■ WHAT THE EXERCISE ASKS ■
In the records below, begin at the line that has "lime cone F11 level 1 -> lime cone A4 level 1" and stop after the line that has "yellow plate G13:H13"; quote those lines verbatim and nothing more.

==== DATASET RECORDS ====

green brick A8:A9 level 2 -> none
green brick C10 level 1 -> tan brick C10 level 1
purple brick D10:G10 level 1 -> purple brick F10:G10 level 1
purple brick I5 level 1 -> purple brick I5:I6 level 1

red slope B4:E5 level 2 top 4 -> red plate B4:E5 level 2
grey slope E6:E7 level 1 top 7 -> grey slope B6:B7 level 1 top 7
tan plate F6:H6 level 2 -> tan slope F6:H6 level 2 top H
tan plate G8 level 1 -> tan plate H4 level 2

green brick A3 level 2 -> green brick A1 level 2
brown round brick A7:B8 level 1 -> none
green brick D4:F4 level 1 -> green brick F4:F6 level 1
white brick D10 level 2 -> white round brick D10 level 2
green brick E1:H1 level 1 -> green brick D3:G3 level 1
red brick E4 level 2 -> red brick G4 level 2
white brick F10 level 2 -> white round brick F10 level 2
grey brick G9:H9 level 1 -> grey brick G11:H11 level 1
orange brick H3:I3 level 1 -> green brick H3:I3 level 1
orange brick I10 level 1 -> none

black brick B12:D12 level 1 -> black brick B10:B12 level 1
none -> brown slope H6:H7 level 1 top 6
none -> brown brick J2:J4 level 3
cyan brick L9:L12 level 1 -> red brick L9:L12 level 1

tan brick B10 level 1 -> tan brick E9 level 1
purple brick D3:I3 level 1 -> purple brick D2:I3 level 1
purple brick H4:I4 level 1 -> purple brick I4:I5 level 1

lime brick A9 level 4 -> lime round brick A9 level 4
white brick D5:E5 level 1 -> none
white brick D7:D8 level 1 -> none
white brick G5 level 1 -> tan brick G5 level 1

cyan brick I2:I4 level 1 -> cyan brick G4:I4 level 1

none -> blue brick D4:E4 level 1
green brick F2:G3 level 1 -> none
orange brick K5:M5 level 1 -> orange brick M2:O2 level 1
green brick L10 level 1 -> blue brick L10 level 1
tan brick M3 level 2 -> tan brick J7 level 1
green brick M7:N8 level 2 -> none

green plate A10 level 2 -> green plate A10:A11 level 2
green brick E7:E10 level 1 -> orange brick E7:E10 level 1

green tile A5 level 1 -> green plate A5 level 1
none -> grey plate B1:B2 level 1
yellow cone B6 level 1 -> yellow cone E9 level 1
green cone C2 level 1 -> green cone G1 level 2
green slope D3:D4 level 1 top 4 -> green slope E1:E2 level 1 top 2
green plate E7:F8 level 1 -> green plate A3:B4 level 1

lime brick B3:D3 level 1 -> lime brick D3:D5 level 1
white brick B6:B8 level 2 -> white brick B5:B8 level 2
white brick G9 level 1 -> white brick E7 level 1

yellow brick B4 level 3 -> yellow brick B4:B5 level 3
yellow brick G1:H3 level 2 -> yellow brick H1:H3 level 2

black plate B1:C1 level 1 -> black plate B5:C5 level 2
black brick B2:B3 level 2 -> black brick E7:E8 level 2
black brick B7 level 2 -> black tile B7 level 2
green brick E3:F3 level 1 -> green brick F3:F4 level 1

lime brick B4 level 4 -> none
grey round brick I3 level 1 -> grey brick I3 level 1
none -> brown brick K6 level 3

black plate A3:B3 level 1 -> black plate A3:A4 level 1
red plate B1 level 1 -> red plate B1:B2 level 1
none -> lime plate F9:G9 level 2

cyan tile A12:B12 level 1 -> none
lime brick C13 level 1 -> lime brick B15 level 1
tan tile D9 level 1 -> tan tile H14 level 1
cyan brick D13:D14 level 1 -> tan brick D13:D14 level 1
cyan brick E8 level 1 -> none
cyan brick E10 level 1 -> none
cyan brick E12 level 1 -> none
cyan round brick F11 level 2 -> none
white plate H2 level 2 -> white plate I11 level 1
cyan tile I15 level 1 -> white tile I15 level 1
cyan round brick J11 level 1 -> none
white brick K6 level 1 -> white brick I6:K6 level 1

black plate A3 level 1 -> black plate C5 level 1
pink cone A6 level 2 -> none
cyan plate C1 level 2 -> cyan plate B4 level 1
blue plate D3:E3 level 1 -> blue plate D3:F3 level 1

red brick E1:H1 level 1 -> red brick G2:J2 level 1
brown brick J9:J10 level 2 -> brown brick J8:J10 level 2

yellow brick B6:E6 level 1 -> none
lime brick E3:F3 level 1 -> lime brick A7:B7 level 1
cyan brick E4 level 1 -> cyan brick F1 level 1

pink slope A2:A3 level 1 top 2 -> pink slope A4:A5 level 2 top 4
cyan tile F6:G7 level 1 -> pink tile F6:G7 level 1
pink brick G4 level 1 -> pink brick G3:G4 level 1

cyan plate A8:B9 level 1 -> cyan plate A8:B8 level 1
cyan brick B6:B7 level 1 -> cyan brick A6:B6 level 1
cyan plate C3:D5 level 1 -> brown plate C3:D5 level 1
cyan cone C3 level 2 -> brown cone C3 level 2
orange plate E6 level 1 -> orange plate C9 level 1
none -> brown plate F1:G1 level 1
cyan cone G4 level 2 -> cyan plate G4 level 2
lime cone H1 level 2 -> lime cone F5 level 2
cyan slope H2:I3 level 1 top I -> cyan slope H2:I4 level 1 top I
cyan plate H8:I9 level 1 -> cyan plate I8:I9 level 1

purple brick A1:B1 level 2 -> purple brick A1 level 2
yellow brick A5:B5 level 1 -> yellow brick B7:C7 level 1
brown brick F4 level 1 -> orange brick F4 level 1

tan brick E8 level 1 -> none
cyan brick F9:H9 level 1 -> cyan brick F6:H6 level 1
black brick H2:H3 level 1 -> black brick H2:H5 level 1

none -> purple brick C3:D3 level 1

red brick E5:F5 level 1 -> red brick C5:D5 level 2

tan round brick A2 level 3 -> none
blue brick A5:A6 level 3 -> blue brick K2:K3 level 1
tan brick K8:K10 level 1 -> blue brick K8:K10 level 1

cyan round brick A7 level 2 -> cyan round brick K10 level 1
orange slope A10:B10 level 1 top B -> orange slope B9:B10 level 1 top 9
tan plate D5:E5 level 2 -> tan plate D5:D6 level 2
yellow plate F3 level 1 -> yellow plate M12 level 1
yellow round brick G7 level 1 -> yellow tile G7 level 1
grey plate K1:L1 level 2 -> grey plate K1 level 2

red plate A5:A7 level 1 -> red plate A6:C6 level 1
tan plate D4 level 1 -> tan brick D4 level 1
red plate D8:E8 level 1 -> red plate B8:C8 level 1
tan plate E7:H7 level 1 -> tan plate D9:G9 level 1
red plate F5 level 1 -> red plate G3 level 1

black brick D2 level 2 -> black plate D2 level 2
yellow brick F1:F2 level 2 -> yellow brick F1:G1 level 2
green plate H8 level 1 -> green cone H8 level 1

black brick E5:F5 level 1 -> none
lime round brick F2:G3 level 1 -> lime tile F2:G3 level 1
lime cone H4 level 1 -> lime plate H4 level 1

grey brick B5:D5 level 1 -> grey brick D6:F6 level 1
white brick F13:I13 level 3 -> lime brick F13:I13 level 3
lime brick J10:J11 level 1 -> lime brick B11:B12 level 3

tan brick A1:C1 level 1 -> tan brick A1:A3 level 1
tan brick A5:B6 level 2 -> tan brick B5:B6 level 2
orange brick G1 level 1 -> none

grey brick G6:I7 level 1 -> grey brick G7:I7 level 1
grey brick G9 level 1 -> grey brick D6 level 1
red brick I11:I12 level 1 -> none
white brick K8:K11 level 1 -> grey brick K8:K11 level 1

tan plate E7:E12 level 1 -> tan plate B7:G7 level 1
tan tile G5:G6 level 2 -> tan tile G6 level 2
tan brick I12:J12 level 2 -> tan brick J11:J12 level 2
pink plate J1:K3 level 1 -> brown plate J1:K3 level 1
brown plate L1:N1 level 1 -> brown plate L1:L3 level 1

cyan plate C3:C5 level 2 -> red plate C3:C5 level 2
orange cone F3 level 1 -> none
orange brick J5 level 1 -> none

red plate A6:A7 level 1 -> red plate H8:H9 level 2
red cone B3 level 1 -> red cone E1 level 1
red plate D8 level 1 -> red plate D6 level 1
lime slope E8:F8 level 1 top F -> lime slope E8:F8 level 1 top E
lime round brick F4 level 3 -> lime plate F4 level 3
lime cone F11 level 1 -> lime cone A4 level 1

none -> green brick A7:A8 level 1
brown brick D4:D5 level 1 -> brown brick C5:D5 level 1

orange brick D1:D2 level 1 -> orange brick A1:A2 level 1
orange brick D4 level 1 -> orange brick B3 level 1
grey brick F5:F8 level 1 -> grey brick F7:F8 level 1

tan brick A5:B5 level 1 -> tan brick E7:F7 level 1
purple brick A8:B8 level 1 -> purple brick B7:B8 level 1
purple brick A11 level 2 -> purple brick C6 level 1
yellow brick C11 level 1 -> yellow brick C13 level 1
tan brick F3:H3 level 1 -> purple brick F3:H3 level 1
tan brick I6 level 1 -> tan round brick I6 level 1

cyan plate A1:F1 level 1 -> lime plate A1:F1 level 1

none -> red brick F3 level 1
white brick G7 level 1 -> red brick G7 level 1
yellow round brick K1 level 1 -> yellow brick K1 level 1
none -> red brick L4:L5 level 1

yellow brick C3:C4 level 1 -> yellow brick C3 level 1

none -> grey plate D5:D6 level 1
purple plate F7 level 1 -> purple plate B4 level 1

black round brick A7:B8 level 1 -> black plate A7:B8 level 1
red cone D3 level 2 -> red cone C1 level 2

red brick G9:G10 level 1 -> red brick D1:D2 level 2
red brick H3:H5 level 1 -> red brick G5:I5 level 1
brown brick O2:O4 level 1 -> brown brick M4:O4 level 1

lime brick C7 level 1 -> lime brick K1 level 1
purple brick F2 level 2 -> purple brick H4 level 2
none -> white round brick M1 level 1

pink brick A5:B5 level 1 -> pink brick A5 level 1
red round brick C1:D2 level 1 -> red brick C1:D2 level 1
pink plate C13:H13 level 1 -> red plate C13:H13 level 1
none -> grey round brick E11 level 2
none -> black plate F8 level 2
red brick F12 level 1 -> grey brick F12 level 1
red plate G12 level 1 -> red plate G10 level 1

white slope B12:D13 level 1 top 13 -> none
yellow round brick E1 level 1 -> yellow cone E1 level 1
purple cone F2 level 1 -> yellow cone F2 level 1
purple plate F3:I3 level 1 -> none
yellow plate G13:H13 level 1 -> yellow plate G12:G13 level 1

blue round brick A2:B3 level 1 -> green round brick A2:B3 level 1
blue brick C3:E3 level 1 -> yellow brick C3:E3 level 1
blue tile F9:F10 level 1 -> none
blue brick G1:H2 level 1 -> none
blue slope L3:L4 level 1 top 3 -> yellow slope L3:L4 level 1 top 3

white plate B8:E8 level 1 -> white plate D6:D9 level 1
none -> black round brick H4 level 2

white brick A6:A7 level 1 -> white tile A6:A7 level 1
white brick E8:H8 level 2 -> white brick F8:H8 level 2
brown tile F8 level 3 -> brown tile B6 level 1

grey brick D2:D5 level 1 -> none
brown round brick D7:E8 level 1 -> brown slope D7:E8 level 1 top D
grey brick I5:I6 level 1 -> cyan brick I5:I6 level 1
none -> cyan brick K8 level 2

====

■ TASK RESULT ■
lime cone F11 level 1 -> lime cone A4 level 1

none -> green brick A7:A8 level 1
brown brick D4:D5 level 1 -> brown brick C5:D5 level 1

orange brick D1:D2 level 1 -> orange brick A1:A2 level 1
orange brick D4 level 1 -> orange brick B3 level 1
grey brick F5:F8 level 1 -> grey brick F7:F8 level 1

tan brick A5:B5 level 1 -> tan brick E7:F7 level 1
purple brick A8:B8 level 1 -> purple brick B7:B8 level 1
purple brick A11 level 2 -> purple brick C6 level 1
yellow brick C11 level 1 -> yellow brick C13 level 1
tan brick F3:H3 level 1 -> purple brick F3:H3 level 1
tan brick I6 level 1 -> tan round brick I6 level 1

cyan plate A1:F1 level 1 -> lime plate A1:F1 level 1

none -> red brick F3 level 1
white brick G7 level 1 -> red brick G7 level 1
yellow round brick K1 level 1 -> yellow brick K1 level 1
none -> red brick L4:L5 level 1

yellow brick C3:C4 level 1 -> yellow brick C3 level 1

none -> grey plate D5:D6 level 1
purple plate F7 level 1 -> purple plate B4 level 1

black round brick A7:B8 level 1 -> black plate A7:B8 level 1
red cone D3 level 2 -> red cone C1 level 2

red brick G9:G10 level 1 -> red brick D1:D2 level 2
red brick H3:H5 level 1 -> red brick G5:I5 level 1
brown brick O2:O4 level 1 -> brown brick M4:O4 level 1

lime brick C7 level 1 -> lime brick K1 level 1
purple brick F2 level 2 -> purple brick H4 level 2
none -> white round brick M1 level 1

pink brick A5:B5 level 1 -> pink brick A5 level 1
red round brick C1:D2 level 1 -> red brick C1:D2 level 1
pink plate C13:H13 level 1 -> red plate C13:H13 level 1
none -> grey round brick E11 level 2
none -> black plate F8 level 2
red brick F12 level 1 -> grey brick F12 level 1
red plate G12 level 1 -> red plate G10 level 1

white slope B12:D13 level 1 top 13 -> none
yellow round brick E1 level 1 -> yellow cone E1 level 1
purple cone F2 level 1 -> yellow cone F2 level 1
purple plate F3:I3 level 1 -> none
yellow plate G13:H13 level 1 -> yellow plate G12:G13 level 1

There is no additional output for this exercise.